**Task statement:** Return the data below exactly, but only from the line containing "C106: 1uF (plus" through the line containing "C5: none -> 68nF (DGND, N4)", with both of those lines included.

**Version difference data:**

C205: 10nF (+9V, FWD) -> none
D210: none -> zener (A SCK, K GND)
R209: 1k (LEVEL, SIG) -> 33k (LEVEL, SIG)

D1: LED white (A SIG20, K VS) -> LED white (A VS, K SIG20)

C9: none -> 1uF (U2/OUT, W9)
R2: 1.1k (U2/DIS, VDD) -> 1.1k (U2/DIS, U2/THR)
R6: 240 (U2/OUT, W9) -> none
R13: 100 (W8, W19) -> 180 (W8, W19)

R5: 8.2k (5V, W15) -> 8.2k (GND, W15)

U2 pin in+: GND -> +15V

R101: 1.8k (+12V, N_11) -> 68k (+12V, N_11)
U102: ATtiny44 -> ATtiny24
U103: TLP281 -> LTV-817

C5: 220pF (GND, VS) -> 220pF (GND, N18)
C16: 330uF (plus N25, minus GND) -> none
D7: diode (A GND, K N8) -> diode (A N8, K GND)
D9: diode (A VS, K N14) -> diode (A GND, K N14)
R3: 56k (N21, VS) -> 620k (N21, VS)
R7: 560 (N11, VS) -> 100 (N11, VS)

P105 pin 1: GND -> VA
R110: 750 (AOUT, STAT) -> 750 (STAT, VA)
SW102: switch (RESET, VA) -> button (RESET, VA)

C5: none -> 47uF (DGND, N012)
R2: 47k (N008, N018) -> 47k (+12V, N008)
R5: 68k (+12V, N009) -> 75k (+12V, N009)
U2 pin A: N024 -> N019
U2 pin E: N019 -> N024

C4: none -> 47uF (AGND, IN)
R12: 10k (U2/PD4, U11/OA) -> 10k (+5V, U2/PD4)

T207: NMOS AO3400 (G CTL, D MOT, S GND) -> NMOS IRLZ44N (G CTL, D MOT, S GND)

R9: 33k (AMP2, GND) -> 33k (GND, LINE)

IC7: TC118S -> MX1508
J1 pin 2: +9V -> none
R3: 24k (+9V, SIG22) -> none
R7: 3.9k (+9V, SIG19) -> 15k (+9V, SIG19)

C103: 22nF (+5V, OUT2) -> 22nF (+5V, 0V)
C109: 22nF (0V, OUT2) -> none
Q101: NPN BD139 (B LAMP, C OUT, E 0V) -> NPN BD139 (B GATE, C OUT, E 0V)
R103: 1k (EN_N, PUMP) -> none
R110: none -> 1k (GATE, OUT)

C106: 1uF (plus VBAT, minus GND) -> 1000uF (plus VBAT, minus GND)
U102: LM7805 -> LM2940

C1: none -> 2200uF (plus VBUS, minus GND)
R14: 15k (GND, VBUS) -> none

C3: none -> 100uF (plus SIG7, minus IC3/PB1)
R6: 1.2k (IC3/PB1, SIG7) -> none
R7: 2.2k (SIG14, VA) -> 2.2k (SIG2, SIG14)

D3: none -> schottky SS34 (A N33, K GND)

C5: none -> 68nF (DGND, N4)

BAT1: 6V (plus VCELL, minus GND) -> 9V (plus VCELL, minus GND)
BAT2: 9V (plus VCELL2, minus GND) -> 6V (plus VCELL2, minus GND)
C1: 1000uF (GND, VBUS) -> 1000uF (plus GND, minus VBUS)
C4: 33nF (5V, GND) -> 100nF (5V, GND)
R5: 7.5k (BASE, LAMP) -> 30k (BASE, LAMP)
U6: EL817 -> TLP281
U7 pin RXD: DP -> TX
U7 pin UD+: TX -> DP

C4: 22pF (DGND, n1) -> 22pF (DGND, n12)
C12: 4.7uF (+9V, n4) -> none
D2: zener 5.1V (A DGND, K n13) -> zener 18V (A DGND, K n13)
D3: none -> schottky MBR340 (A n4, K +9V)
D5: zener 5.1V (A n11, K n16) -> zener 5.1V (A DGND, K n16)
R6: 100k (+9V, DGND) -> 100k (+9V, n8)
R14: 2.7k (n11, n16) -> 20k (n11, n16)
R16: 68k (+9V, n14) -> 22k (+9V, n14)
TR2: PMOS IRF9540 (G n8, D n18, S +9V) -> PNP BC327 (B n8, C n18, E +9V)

**Exercise solution:**
C106: 1uF (plus VBAT, minus GND) -> 1000uF (plus VBAT, minus GND)
U102: LM7805 -> LM2940

C1: none -> 2200uF (plus VBUS, minus GND)
R14: 15k (GND, VBUS) -> none

C3: none -> 100uF (plus SIG7, minus IC3/PB1)
R6: 1.2k (IC3/PB1, SIG7) -> none
R7: 2.2k (SIG14, VA) -> 2.2k (SIG2, SIG14)

D3: none -> schottky SS34 (A N33, K GND)

C5: none -> 68nF (DGND, N4)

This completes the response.